Description of the task: Copy out all lines in the data below containing the string "pink".

Collected material:
------------

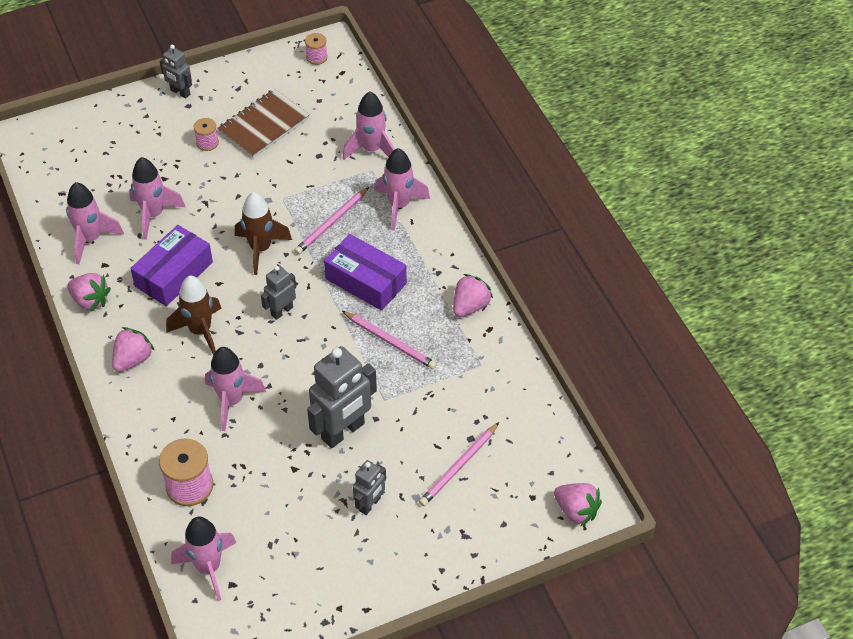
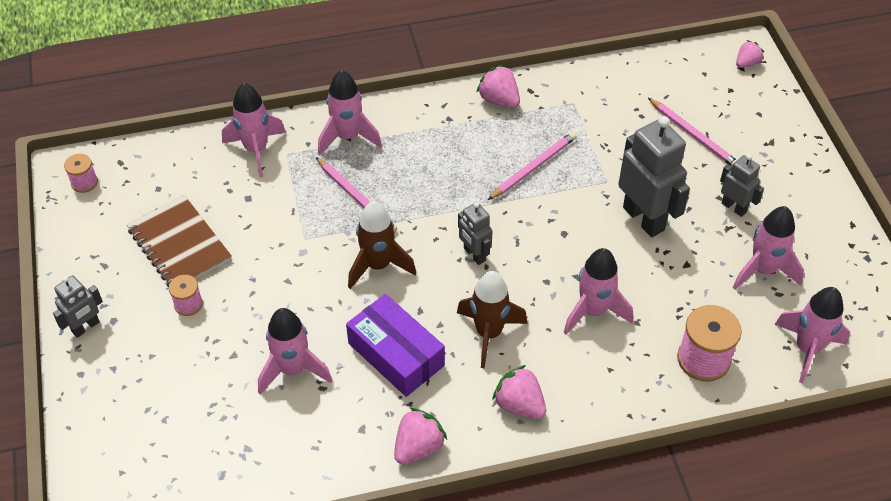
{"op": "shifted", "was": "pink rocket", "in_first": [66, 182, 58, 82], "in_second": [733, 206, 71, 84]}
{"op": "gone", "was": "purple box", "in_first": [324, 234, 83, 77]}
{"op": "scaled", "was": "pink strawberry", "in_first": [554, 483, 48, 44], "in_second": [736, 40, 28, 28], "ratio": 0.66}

------------

Answer space:
{"op": "shifted", "was": "pink rocket", "in_first": [66, 182, 58, 82], "in_second": [733, 206, 71, 84]}
{"op": "scaled", "was": "pink strawberry", "in_first": [554, 483, 48, 44], "in_second": [736, 40, 28, 28], "ratio": 0.66}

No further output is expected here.